[Object transformation records]
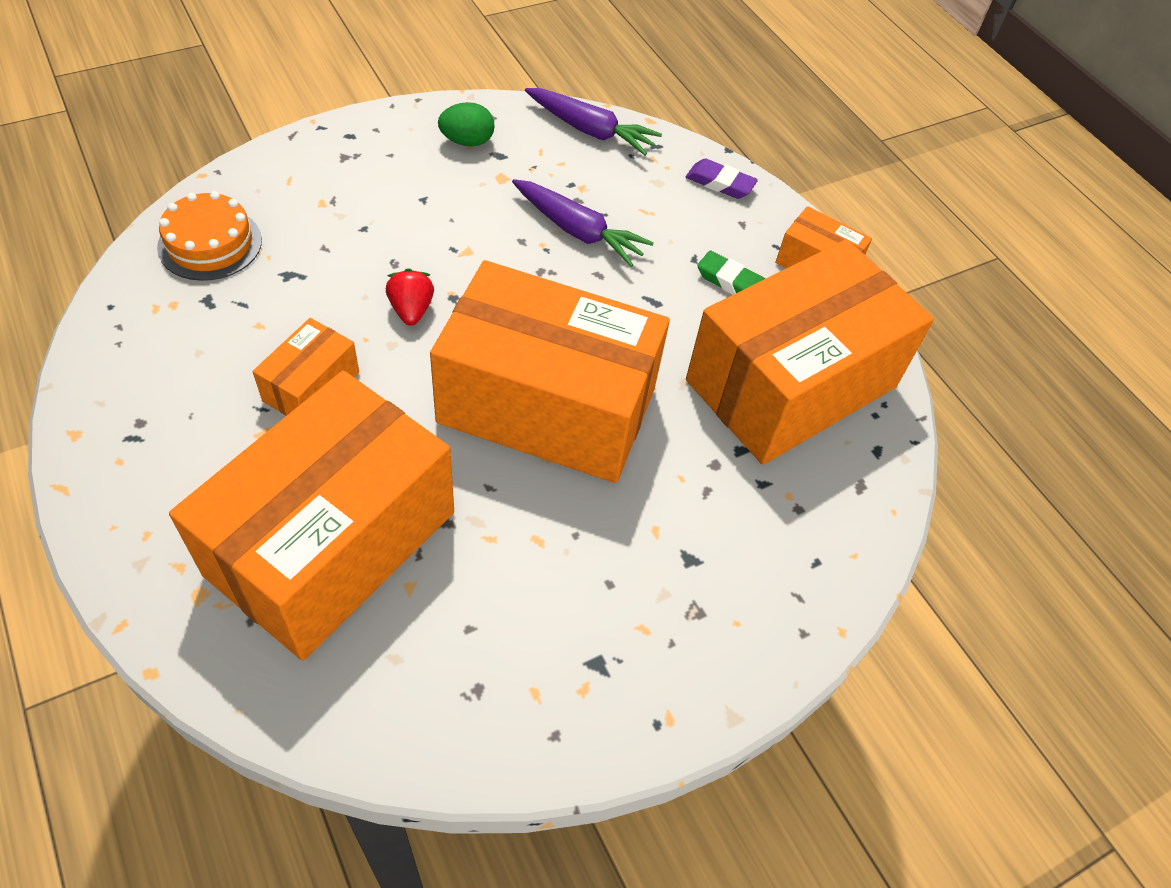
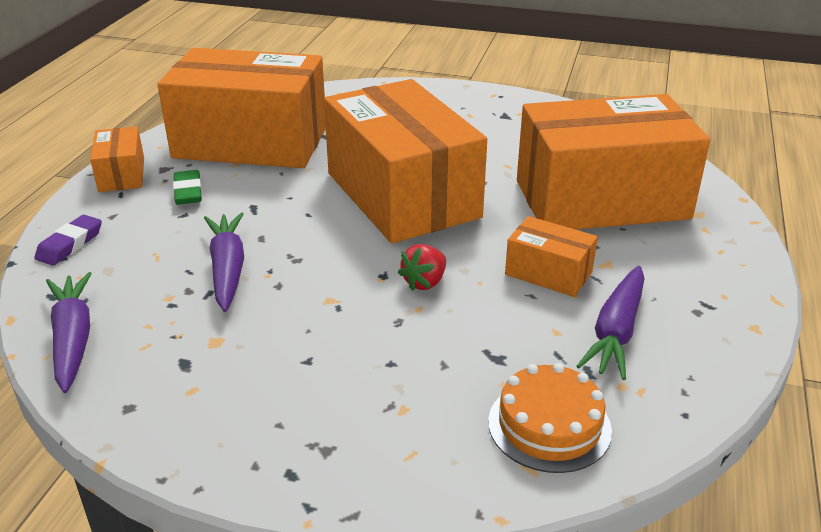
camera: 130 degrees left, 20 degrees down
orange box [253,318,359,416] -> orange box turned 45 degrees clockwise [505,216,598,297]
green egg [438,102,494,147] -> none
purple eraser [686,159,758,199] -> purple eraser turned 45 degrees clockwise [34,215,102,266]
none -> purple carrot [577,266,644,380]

* * *

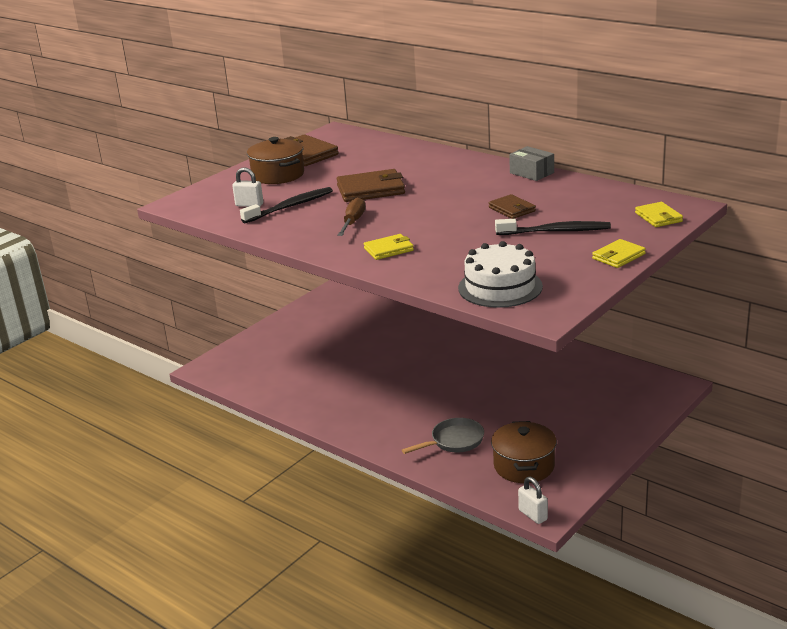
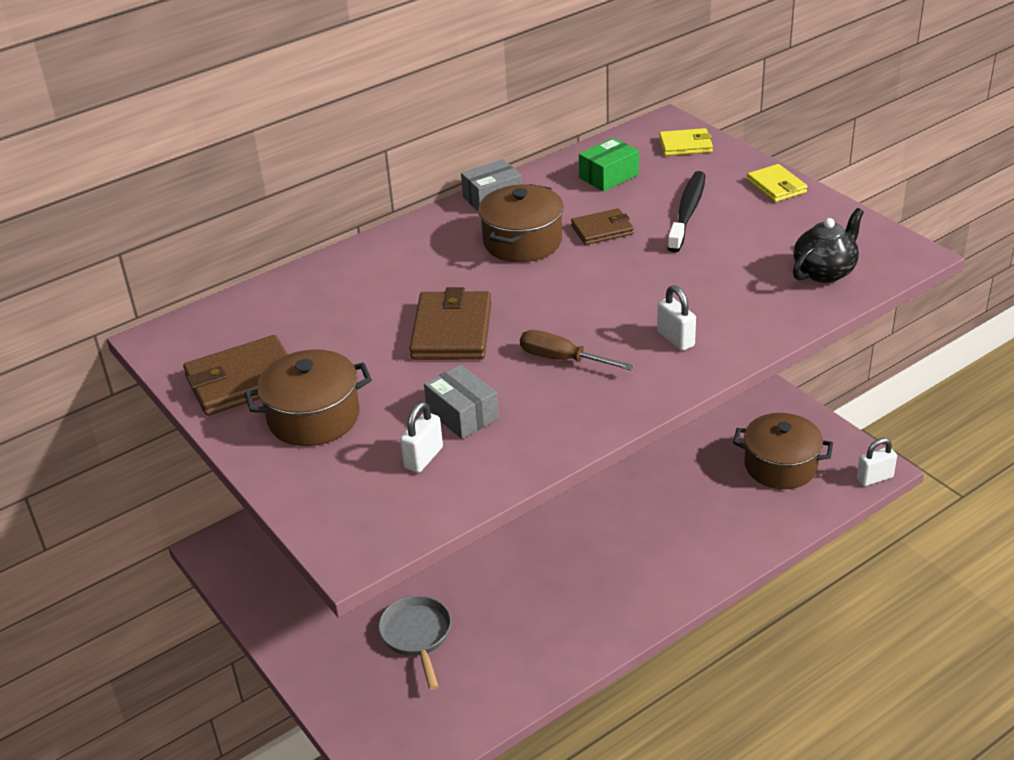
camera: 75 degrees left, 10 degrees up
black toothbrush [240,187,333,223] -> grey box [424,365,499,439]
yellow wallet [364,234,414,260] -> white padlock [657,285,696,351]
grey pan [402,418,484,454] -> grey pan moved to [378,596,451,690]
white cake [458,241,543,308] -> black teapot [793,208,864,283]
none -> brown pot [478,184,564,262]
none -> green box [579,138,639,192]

Work request: Each line in the entries above that includes the string "green" should be extracted.

Response to this task:
green egg [438,102,494,147] -> none
none -> green box [579,138,639,192]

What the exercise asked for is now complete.